> _RECORDS SUPPLIED_:
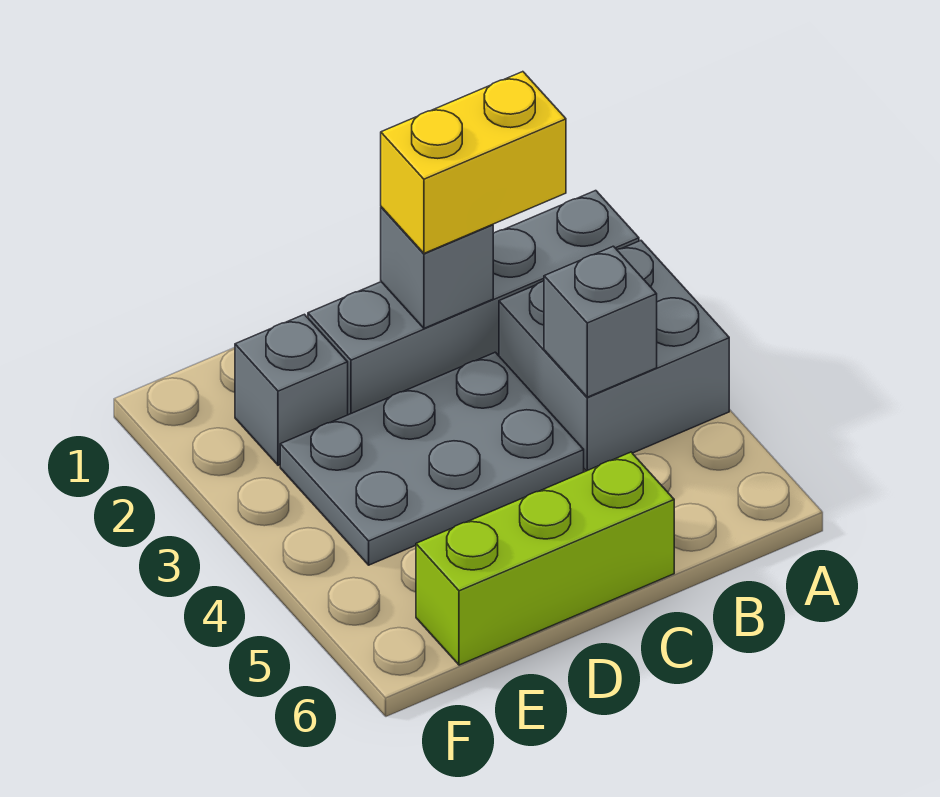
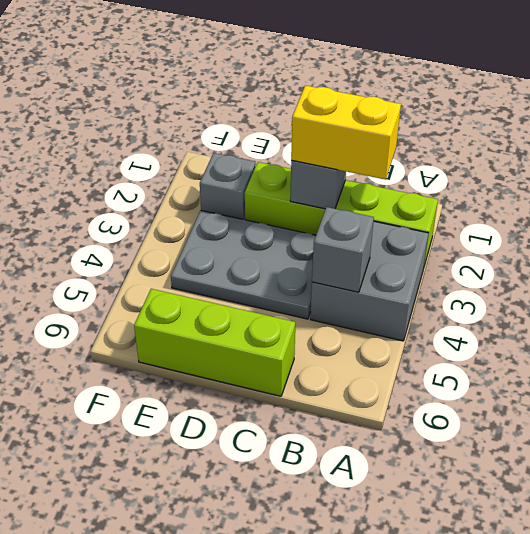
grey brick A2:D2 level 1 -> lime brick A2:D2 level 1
---
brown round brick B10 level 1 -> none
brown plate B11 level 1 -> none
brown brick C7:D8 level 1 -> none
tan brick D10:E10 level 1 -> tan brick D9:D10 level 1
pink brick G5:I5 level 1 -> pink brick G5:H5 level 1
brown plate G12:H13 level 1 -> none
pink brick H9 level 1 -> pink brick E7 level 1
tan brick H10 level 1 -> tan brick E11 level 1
* * *
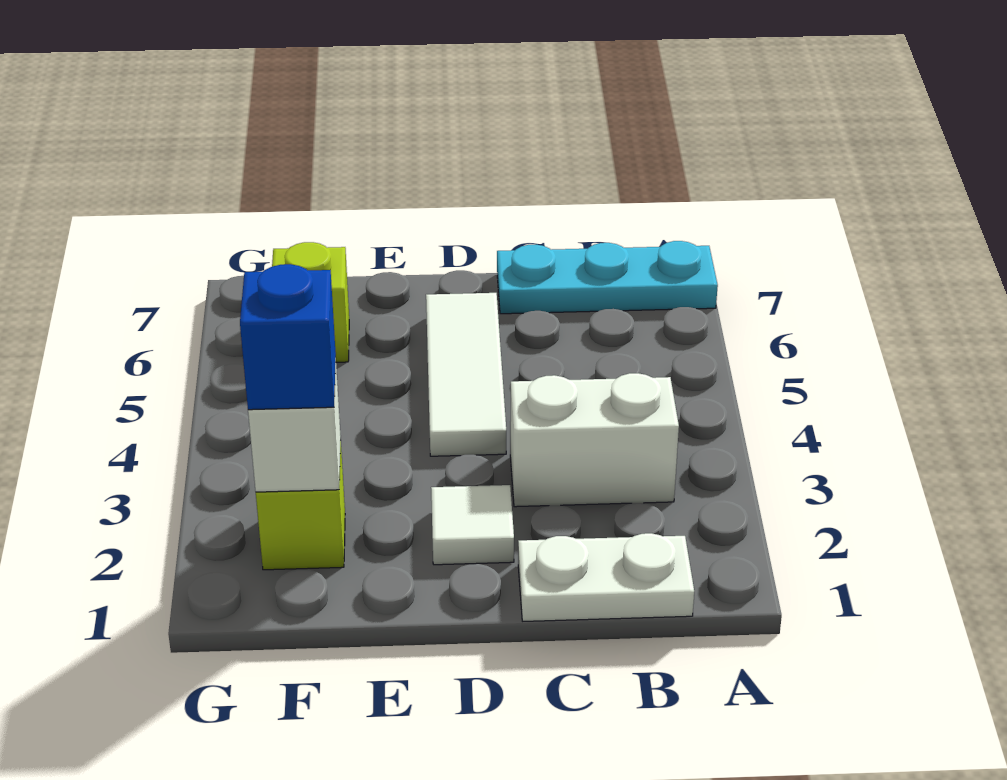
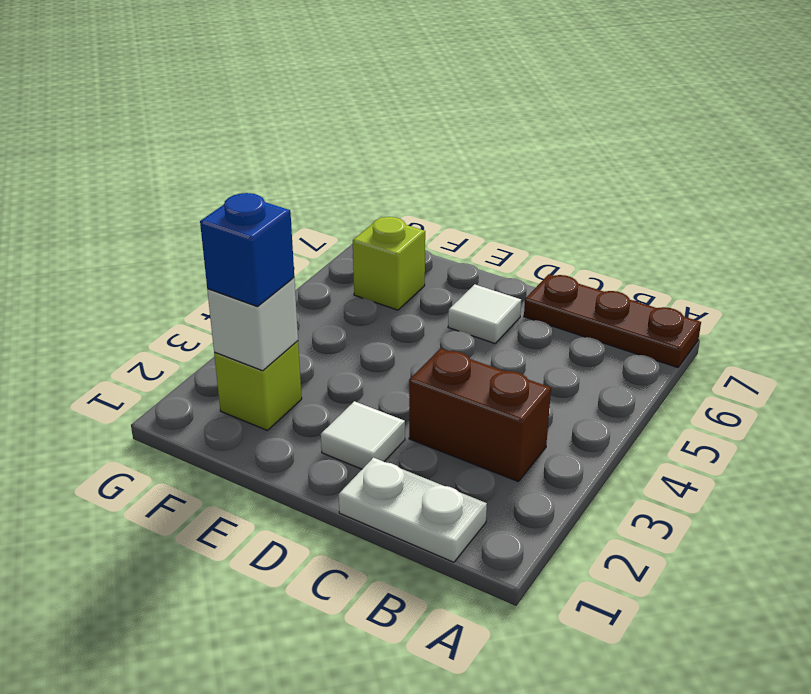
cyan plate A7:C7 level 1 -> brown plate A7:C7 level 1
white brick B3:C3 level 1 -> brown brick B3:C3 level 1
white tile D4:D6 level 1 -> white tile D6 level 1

> _EXERCISE_: Across the data above, how many lines carry the word "brick"? Only the number is needed.

> _RESULT FOR THIS EXERCISE_: 8